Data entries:
........
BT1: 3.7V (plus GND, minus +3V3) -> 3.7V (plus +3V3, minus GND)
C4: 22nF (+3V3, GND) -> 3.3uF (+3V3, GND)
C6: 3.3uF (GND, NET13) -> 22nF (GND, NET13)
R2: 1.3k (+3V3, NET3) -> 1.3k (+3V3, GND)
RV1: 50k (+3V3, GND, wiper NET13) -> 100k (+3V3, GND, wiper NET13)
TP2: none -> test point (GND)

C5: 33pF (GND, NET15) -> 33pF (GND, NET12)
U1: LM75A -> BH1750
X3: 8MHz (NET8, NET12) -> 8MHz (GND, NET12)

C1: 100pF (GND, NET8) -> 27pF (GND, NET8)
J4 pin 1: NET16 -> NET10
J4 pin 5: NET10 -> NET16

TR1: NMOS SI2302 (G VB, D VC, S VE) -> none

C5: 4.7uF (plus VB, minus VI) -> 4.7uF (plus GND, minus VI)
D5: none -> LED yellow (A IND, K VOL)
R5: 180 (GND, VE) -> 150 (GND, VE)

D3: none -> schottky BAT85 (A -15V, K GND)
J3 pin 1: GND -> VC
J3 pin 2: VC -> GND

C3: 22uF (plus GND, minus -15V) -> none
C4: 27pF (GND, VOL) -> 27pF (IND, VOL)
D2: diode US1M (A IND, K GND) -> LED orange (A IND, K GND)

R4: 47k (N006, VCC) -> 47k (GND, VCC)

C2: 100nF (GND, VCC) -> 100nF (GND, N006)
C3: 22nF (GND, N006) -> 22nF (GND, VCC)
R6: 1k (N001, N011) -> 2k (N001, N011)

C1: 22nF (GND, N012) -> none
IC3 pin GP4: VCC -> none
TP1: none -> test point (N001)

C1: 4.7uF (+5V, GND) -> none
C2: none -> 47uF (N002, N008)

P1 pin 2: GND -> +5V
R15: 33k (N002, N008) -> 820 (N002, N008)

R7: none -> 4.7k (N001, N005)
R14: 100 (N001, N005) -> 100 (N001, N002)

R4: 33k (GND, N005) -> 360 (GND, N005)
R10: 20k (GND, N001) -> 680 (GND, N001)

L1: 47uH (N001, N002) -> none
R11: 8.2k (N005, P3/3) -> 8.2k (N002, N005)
........
Problem requirements:
Where does the string "test" appear in the records above? Return every line that holds it.

Expected answer:
TP2: none -> test point (GND)
TP1: none -> test point (N001)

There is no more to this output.